Supplied records:

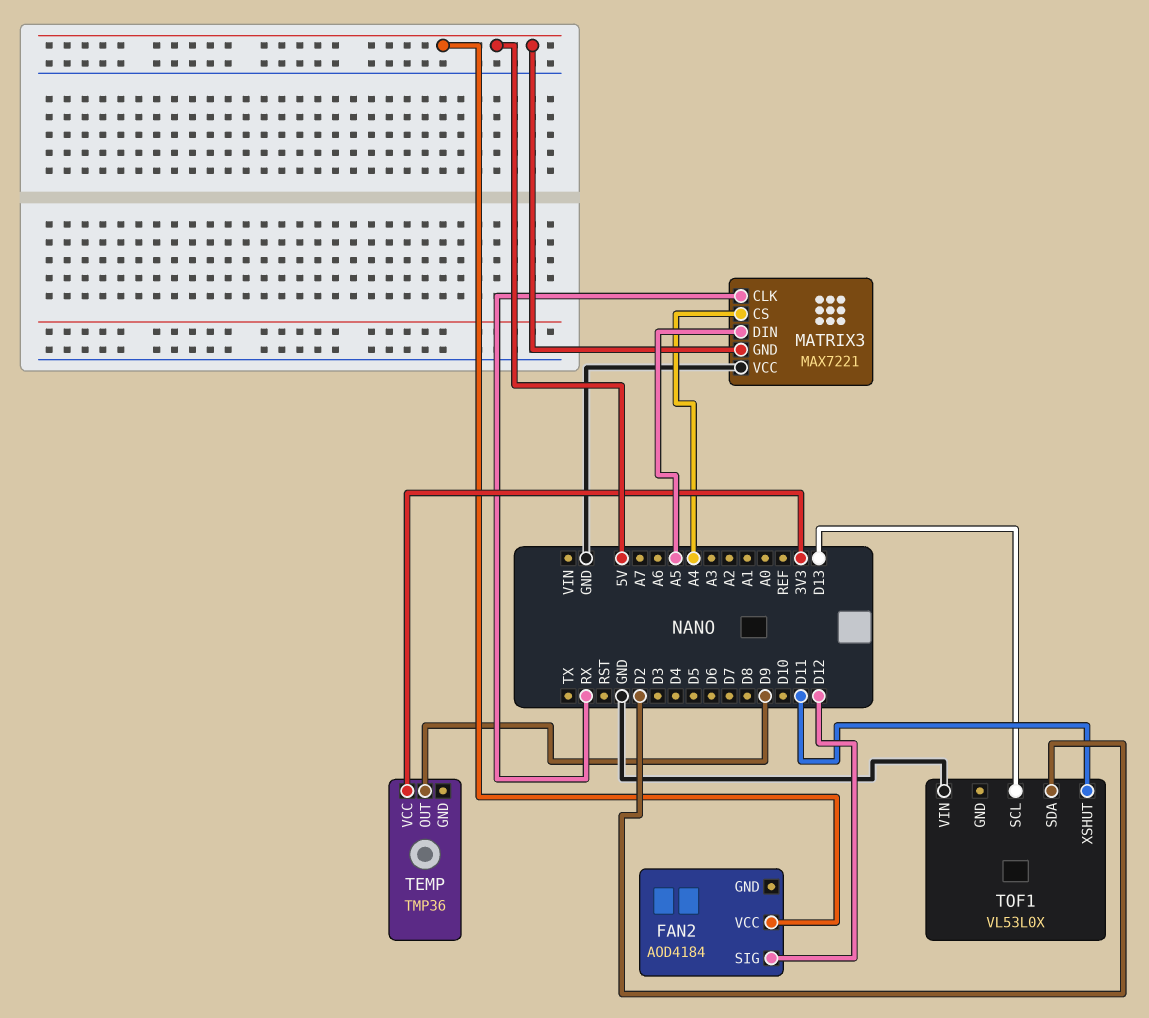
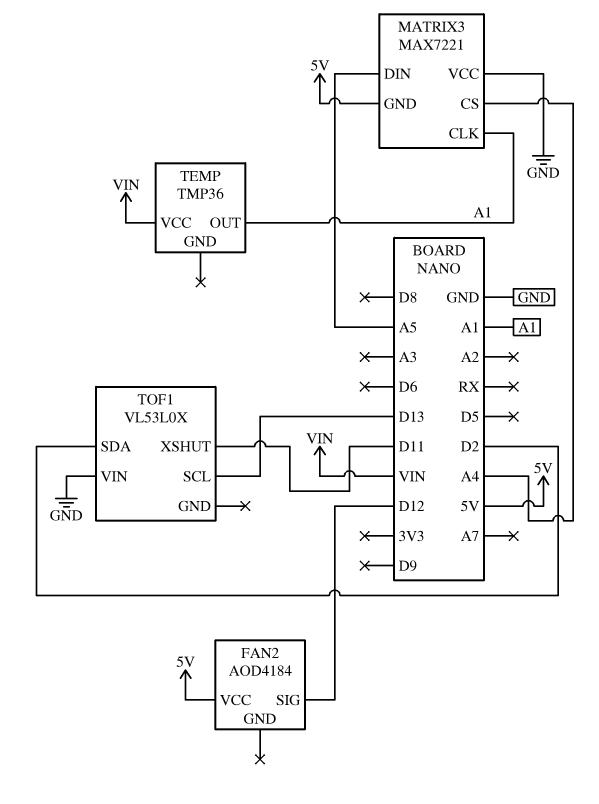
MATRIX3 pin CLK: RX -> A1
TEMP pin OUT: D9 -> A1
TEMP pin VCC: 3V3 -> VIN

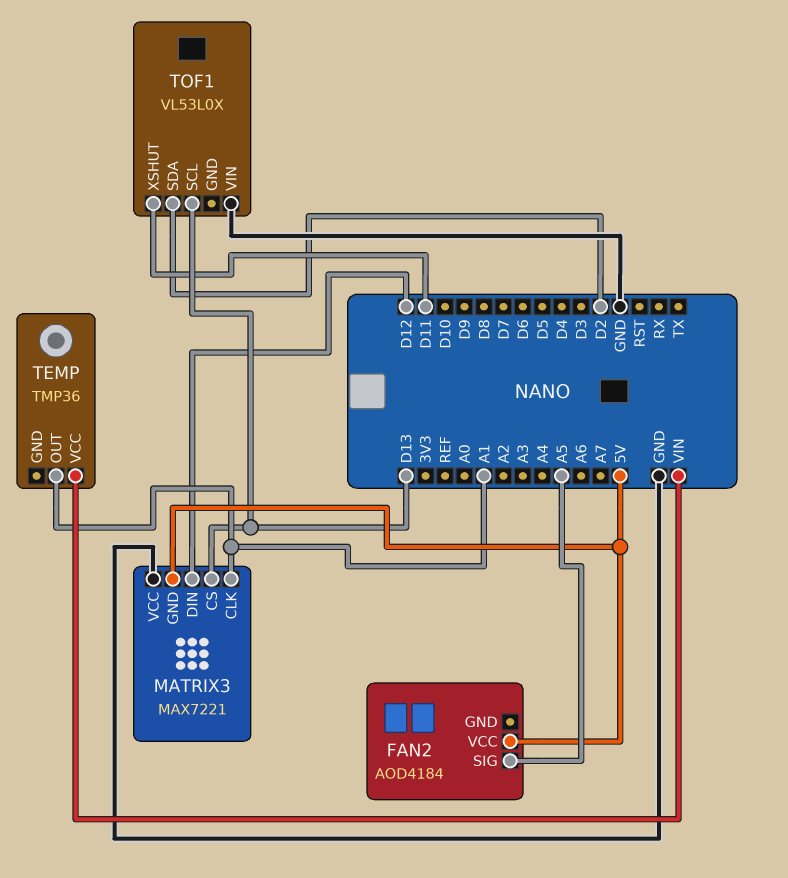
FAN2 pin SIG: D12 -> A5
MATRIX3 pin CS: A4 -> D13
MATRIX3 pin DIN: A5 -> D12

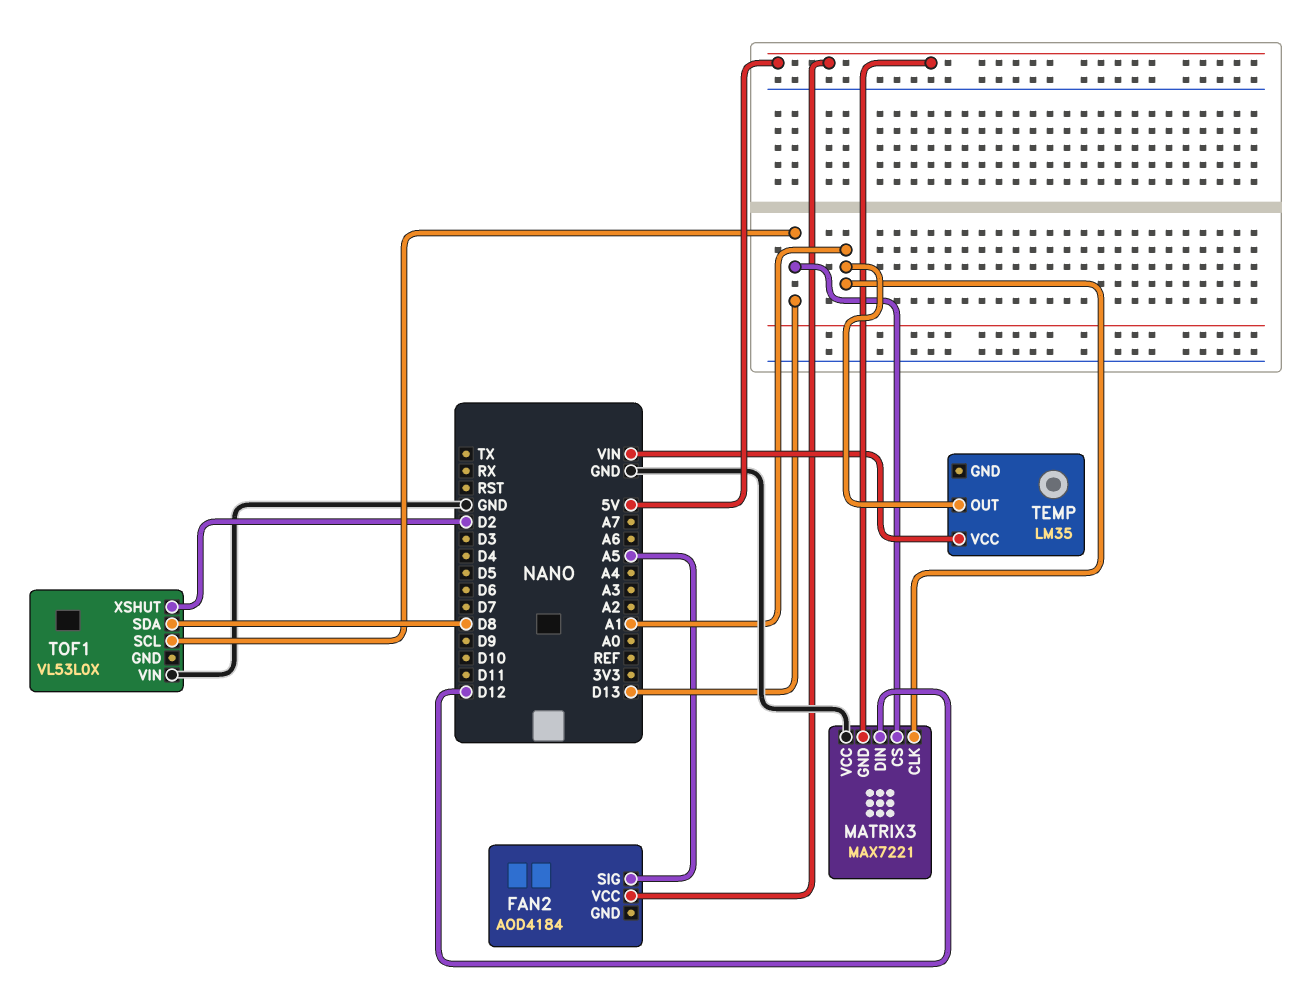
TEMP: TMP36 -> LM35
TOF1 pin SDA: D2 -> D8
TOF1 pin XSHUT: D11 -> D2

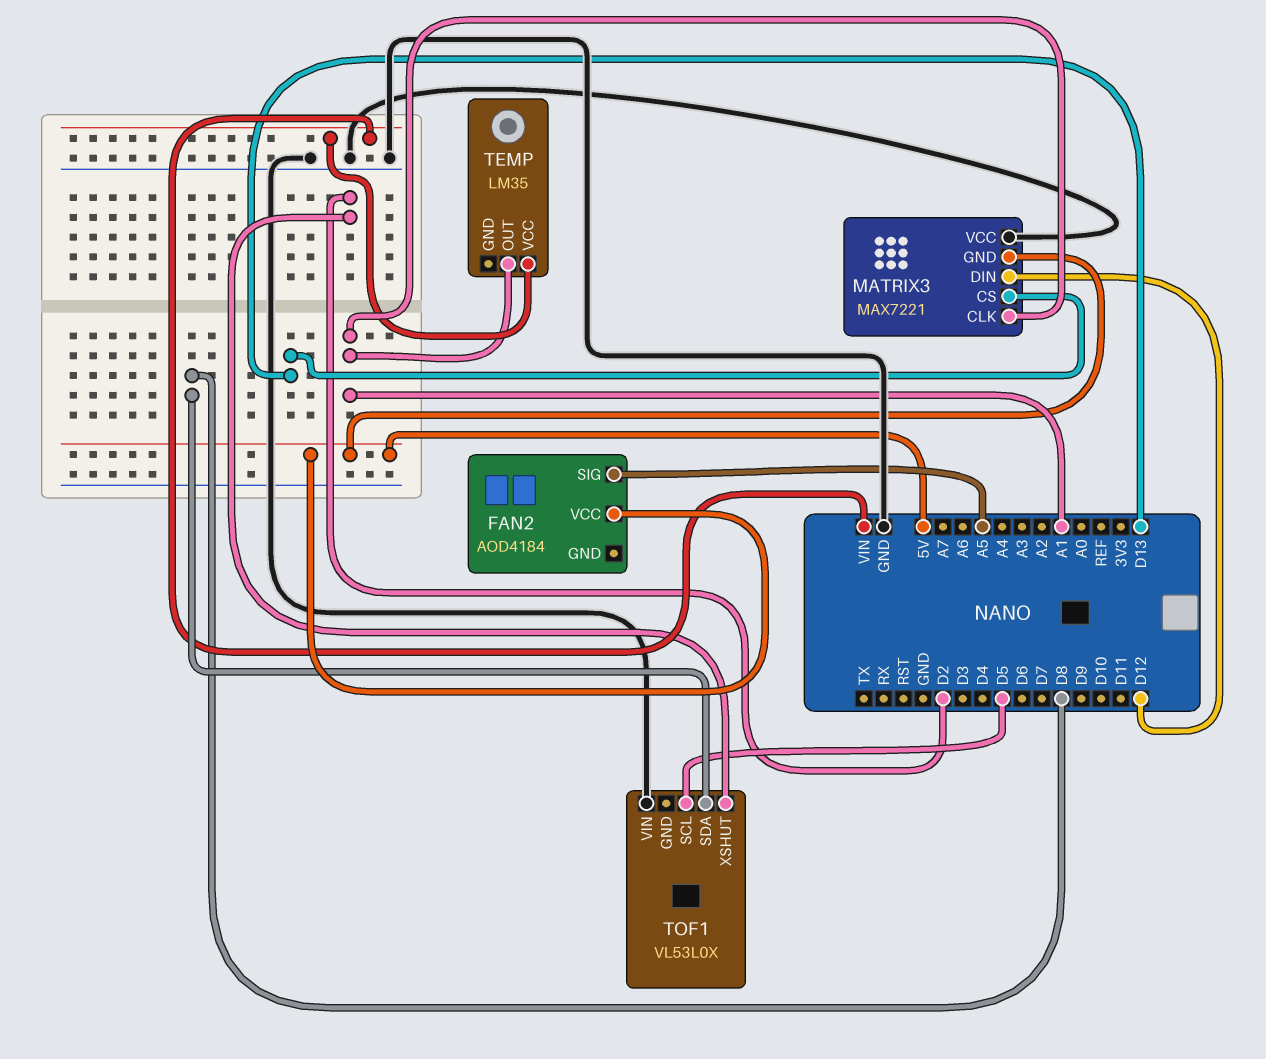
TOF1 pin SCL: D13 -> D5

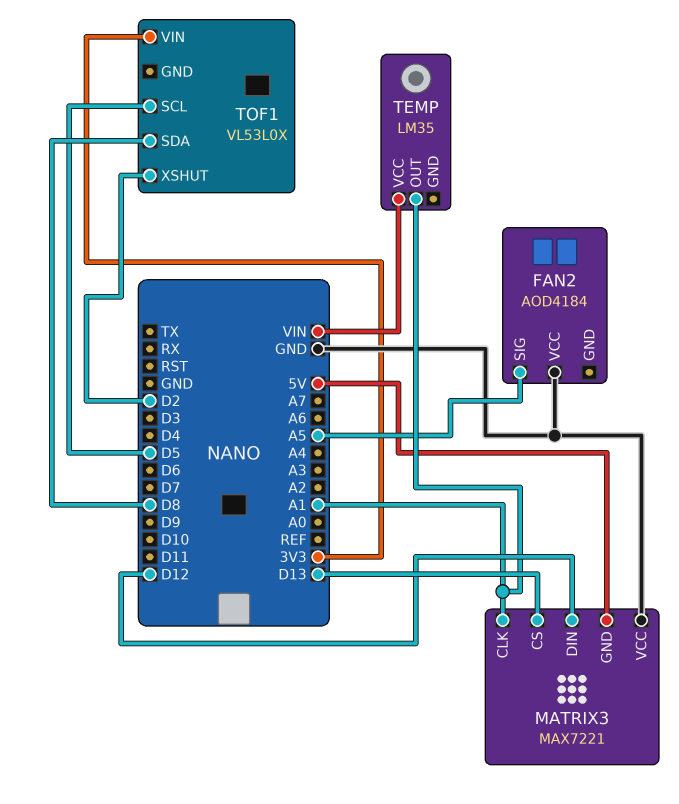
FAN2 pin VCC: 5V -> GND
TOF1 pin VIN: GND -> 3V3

--

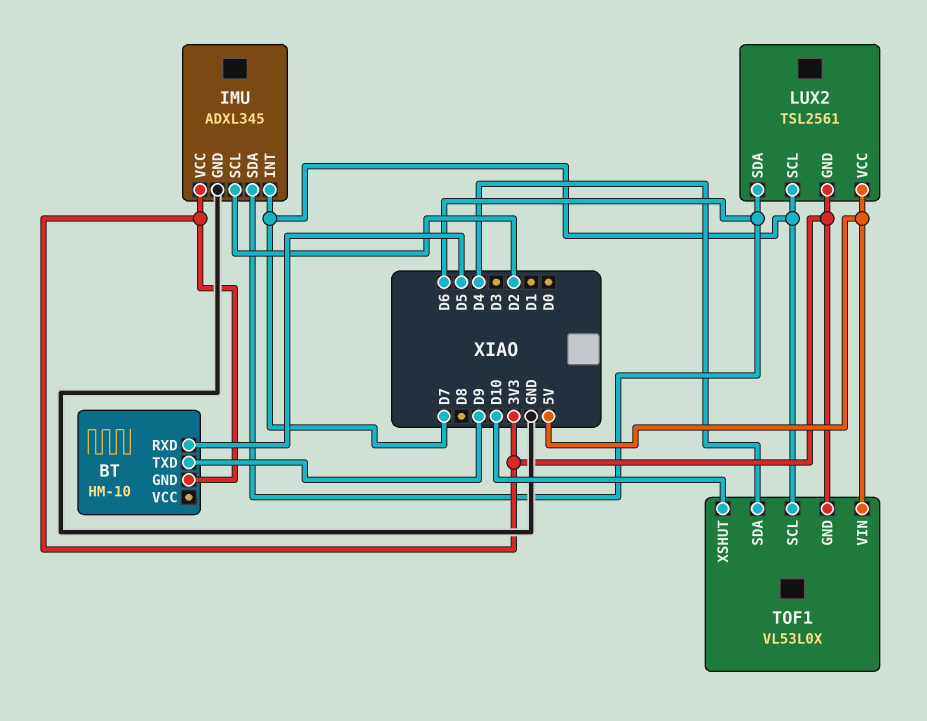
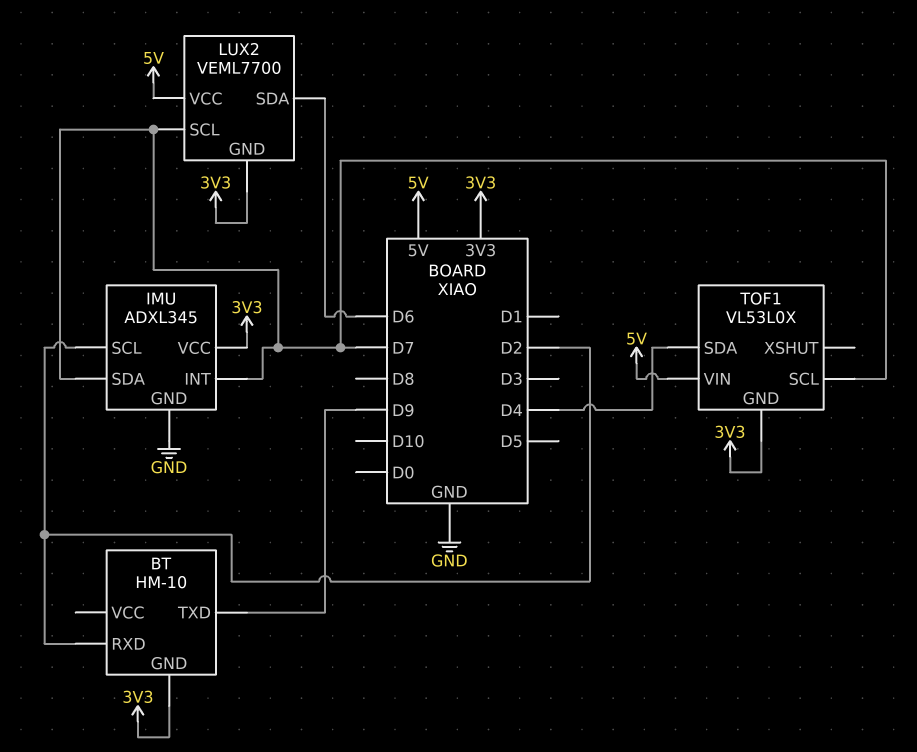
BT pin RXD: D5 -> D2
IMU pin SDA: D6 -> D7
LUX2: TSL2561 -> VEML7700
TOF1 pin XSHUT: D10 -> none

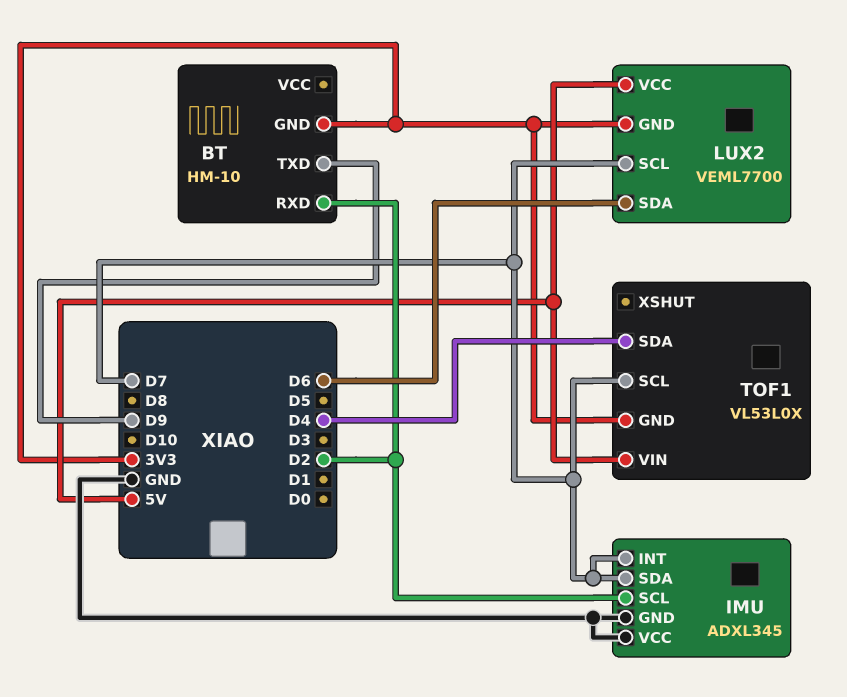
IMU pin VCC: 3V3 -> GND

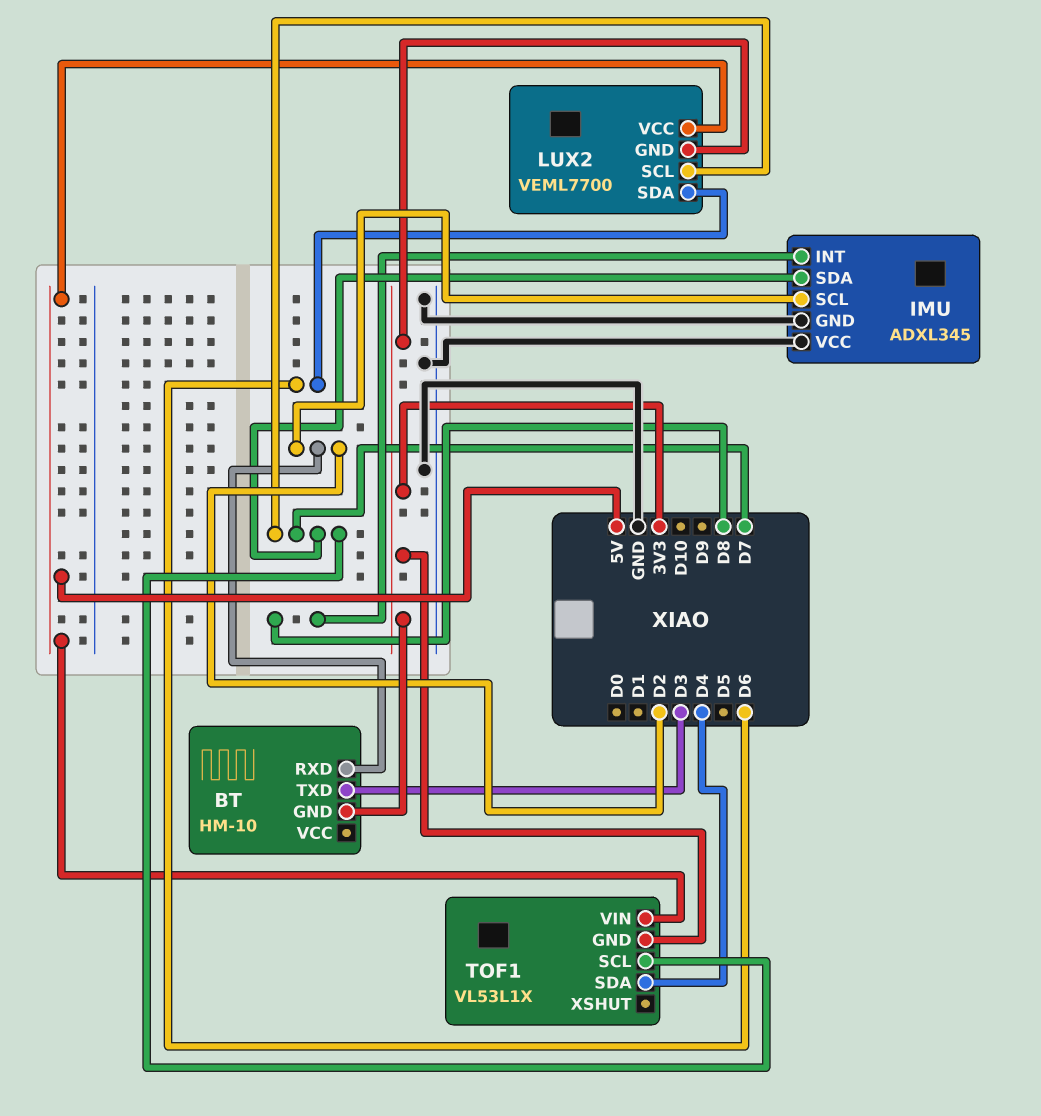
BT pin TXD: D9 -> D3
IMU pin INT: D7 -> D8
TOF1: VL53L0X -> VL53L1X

About this task: In the records above, find the line with "TOF1 pin XSHUT: D10 -> none" and the line with "TOF1: VL53L0X -> VL53L1X"; please transcribe exactly those two lines and all lines between them, omitting any picture.

Solution below:
TOF1 pin XSHUT: D10 -> none

IMU pin VCC: 3V3 -> GND

BT pin TXD: D9 -> D3
IMU pin INT: D7 -> D8
TOF1: VL53L0X -> VL53L1X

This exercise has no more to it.